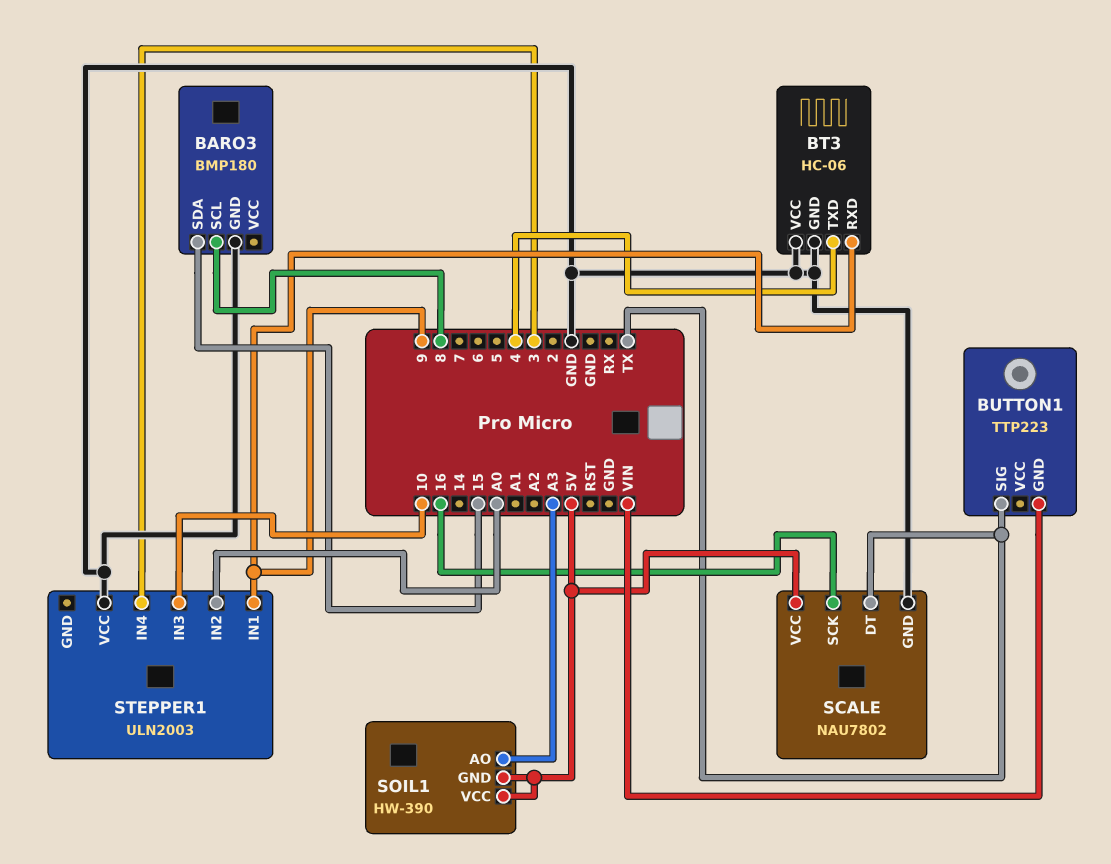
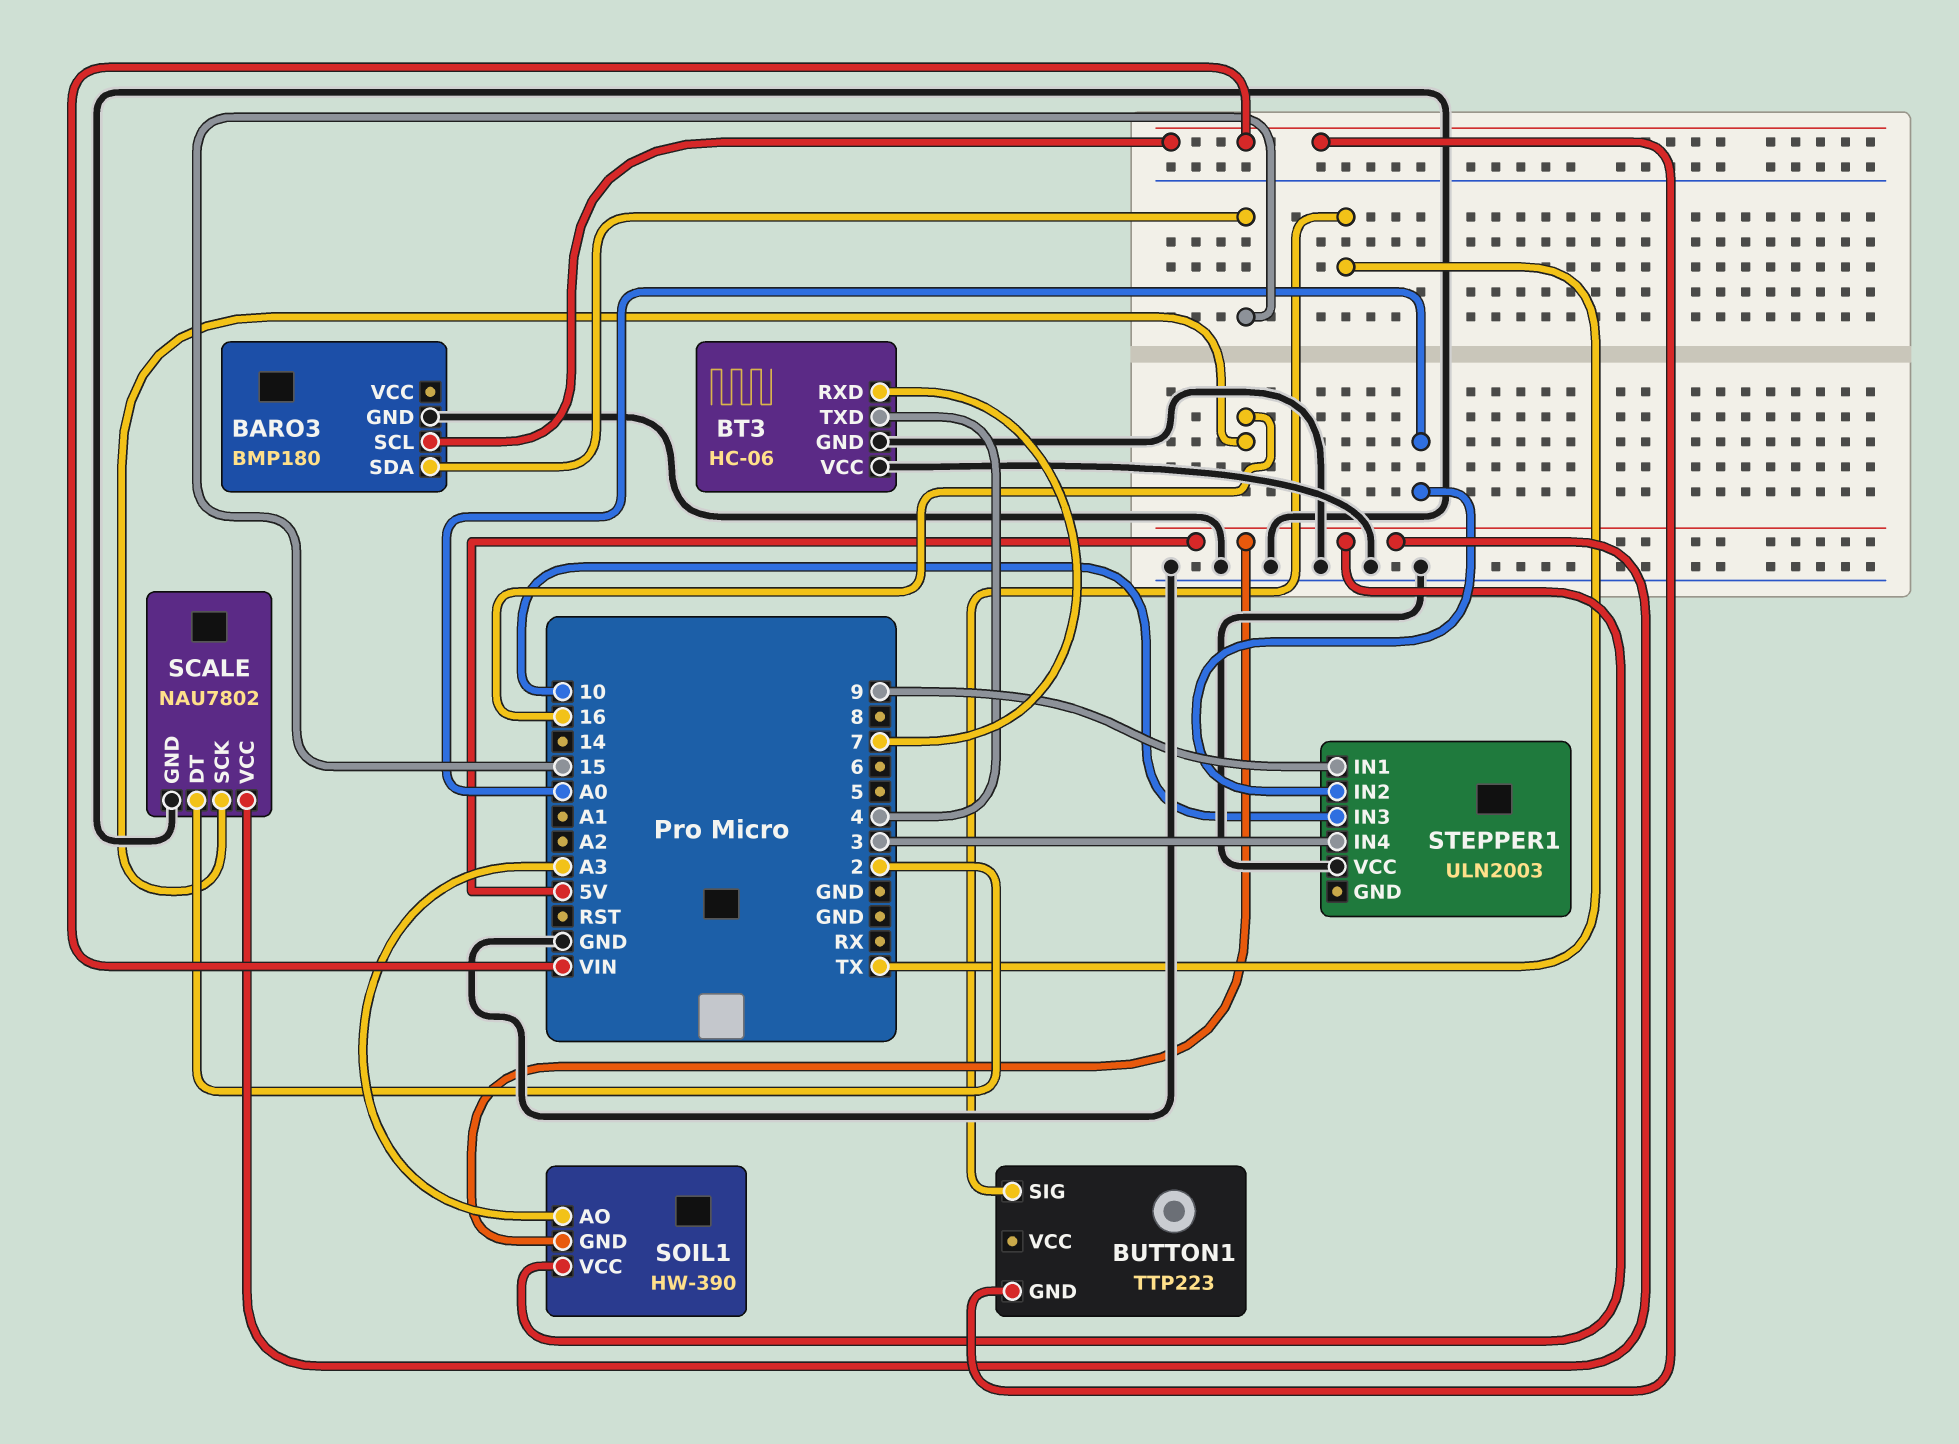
BARO3 pin SCL: 8 -> VIN
BT3 pin RXD: 9 -> 7
SCALE pin DT: TX -> 2

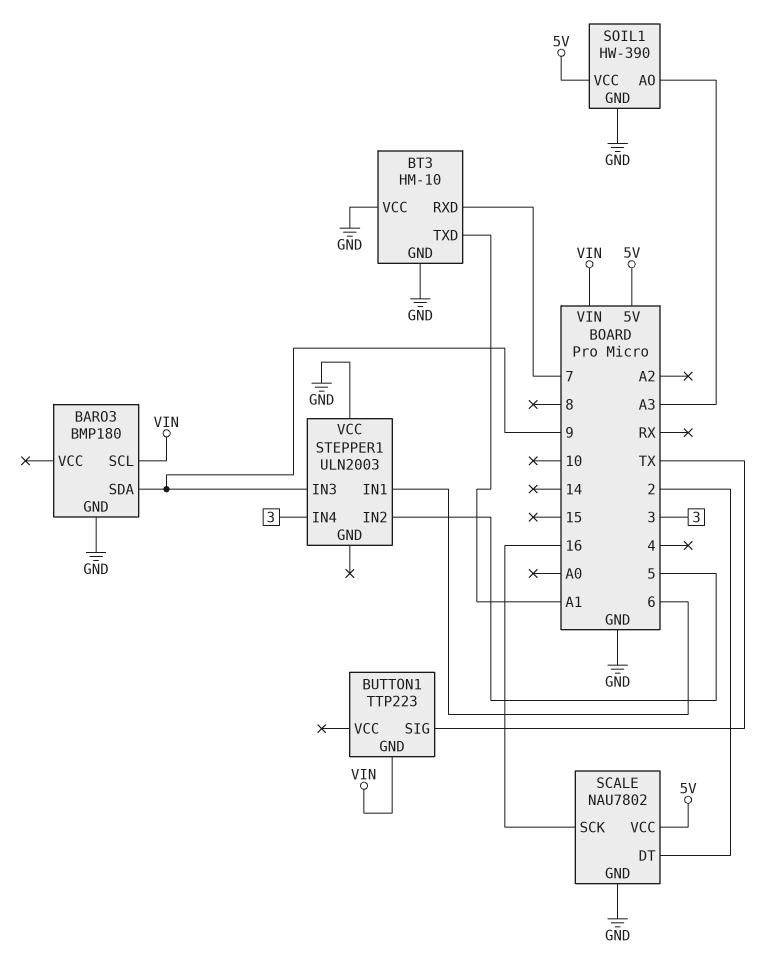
BARO3 pin SDA: 15 -> 9
BT3: HC-06 -> HM-10
BT3 pin TXD: 4 -> A1
SOIL1 pin GND: 5V -> GND
STEPPER1 pin IN1: 9 -> 6
STEPPER1 pin IN2: A0 -> 5
STEPPER1 pin IN3: 10 -> 9

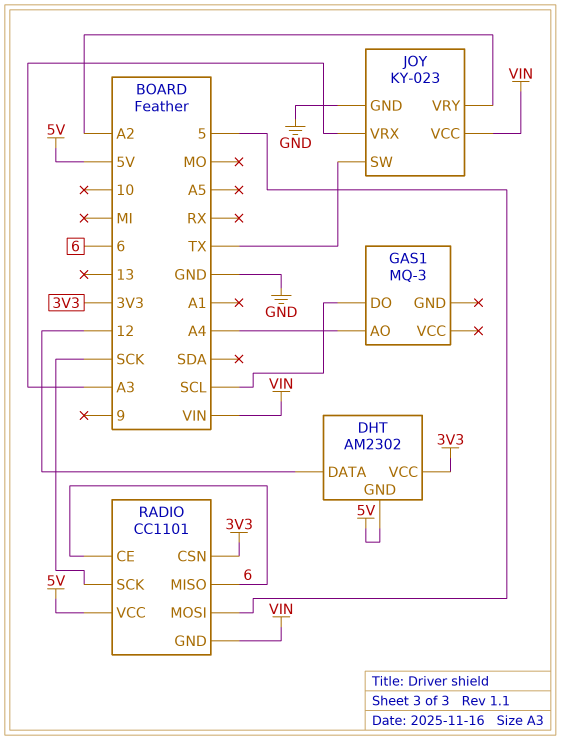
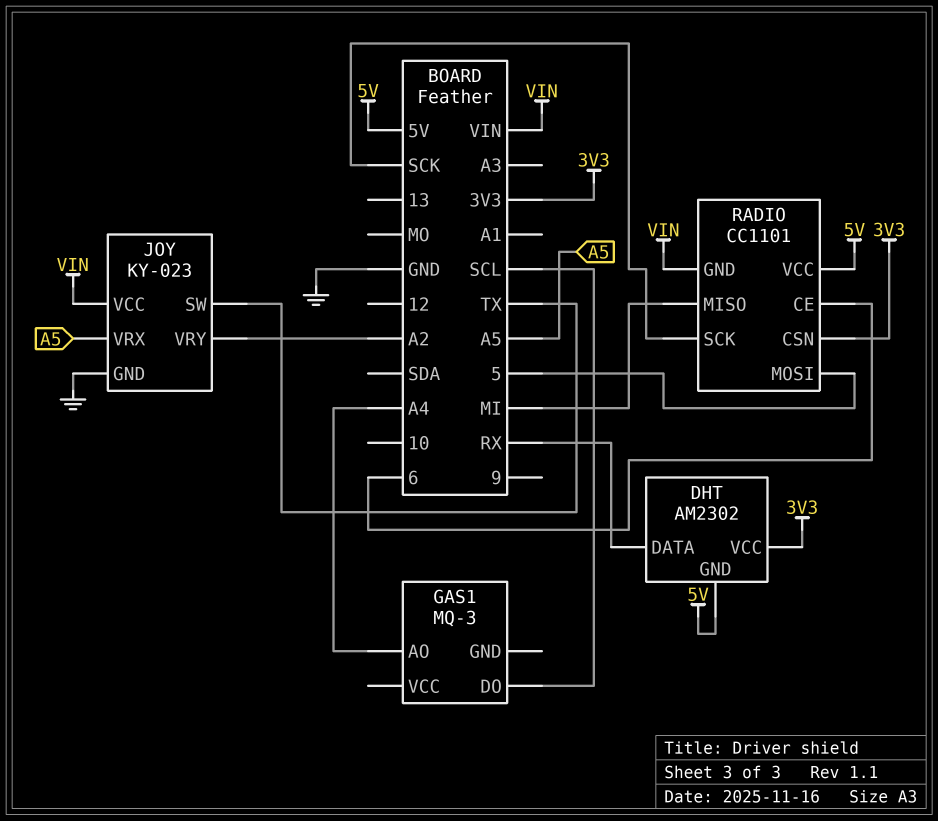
DHT pin DATA: 12 -> RX
JOY pin VRX: A3 -> A5
RADIO pin MISO: 6 -> MI

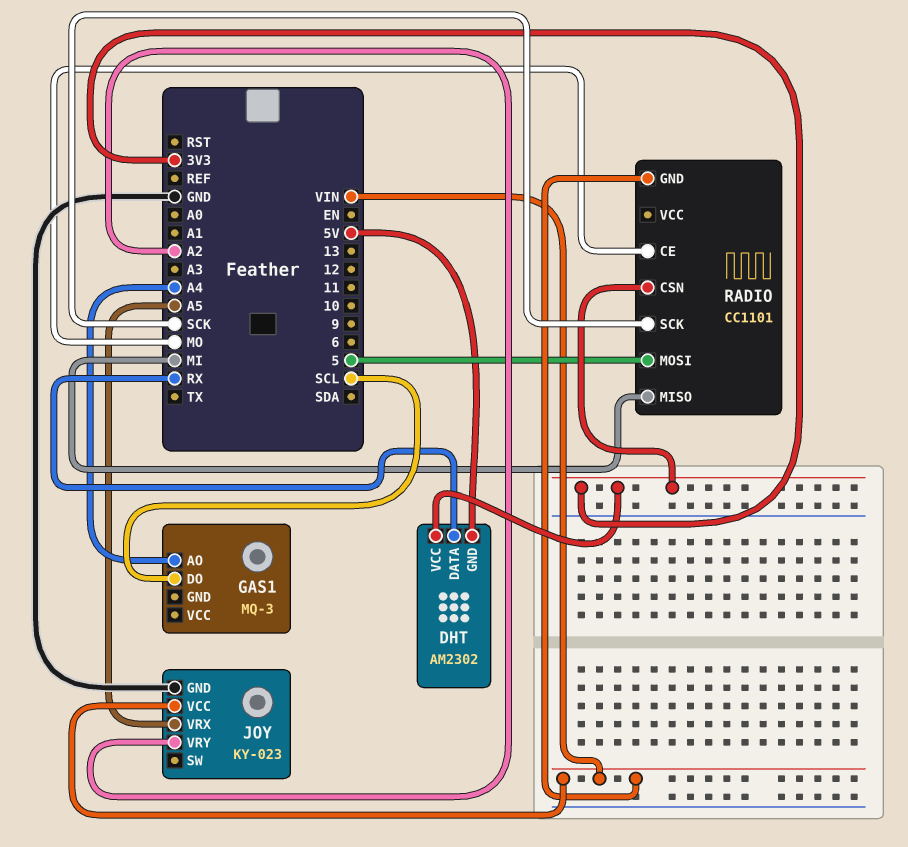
JOY pin SW: TX -> none
RADIO pin CE: 6 -> MO
RADIO pin VCC: 5V -> none

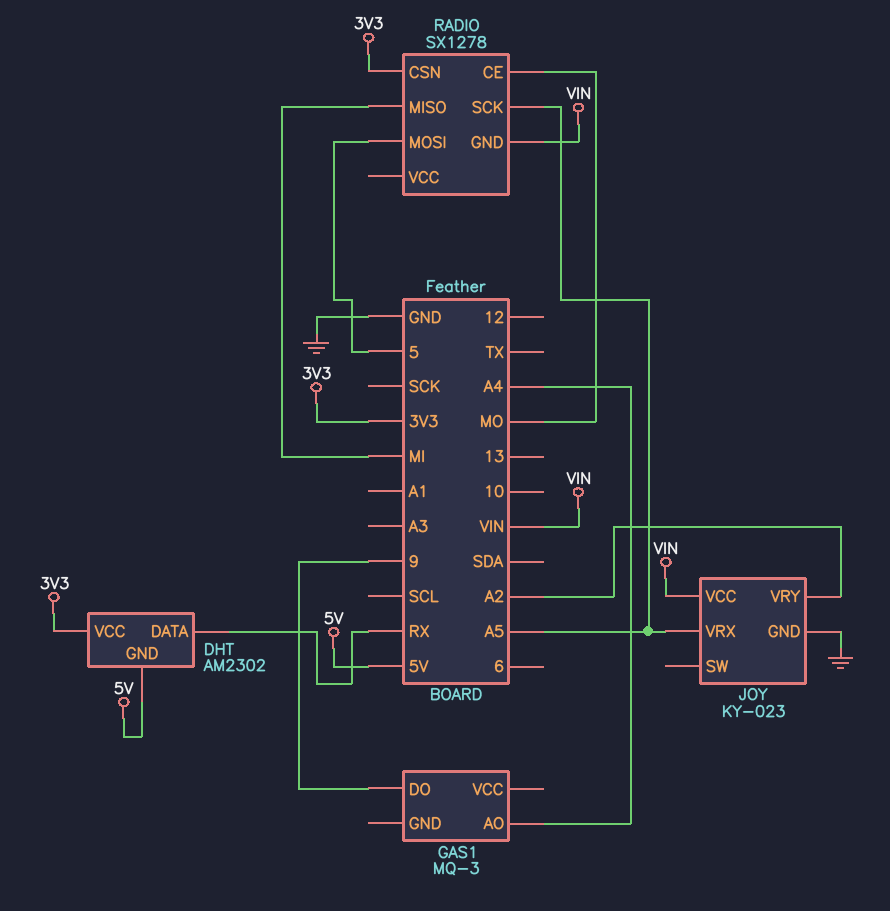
GAS1 pin DO: SCL -> 9
RADIO: CC1101 -> SX1278
RADIO pin SCK: SCK -> A5

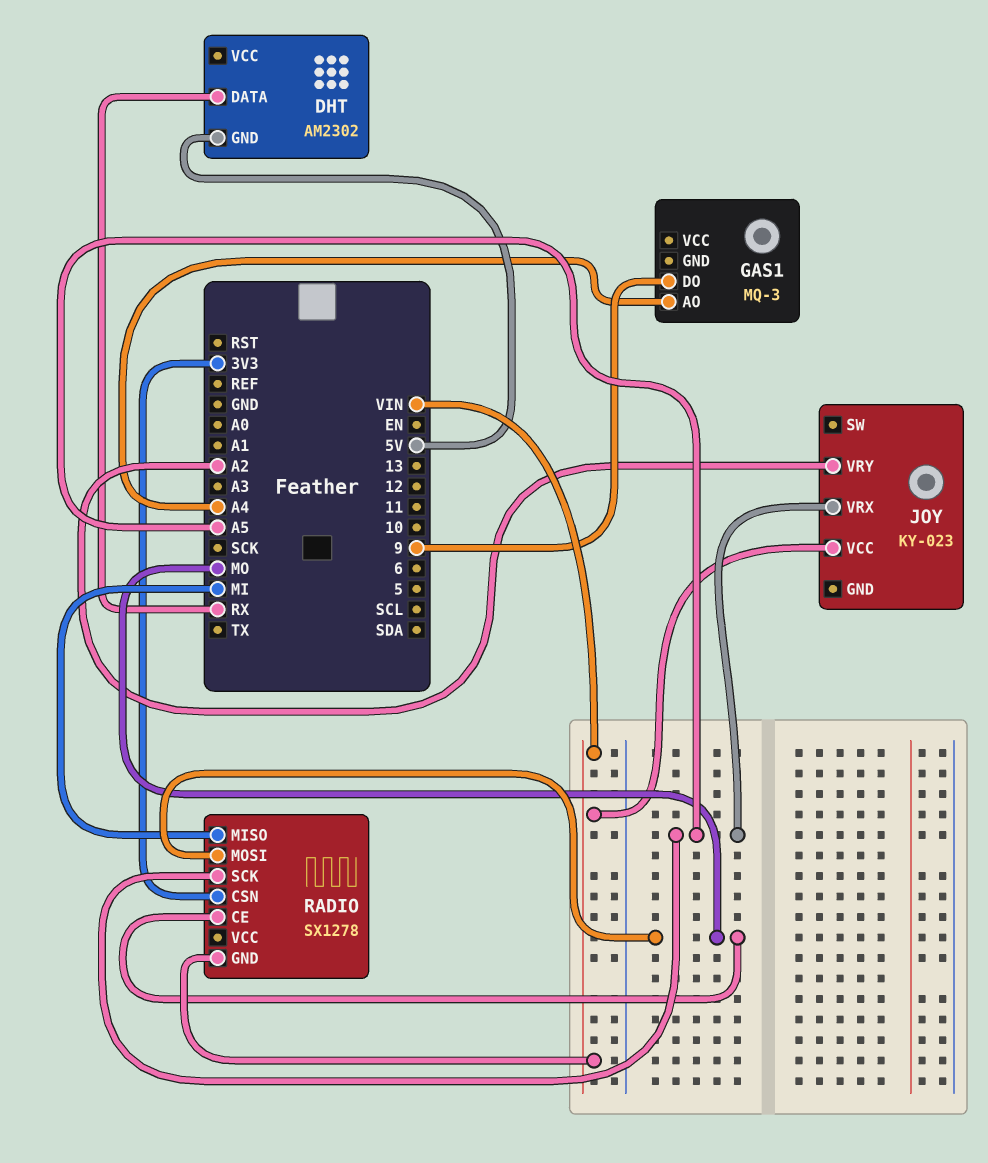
DHT pin VCC: 3V3 -> none
JOY pin GND: GND -> none
RADIO pin MOSI: 5 -> MO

□ □ □ □ □ □ □

PROBLEM TO WORK ON →
Report every line in the data above in which the word "RADIO" appears.

RESPONSE AREA →
RADIO pin MISO: 6 -> MI
RADIO pin CE: 6 -> MO
RADIO pin VCC: 5V -> none
RADIO: CC1101 -> SX1278
RADIO pin SCK: SCK -> A5
RADIO pin MOSI: 5 -> MO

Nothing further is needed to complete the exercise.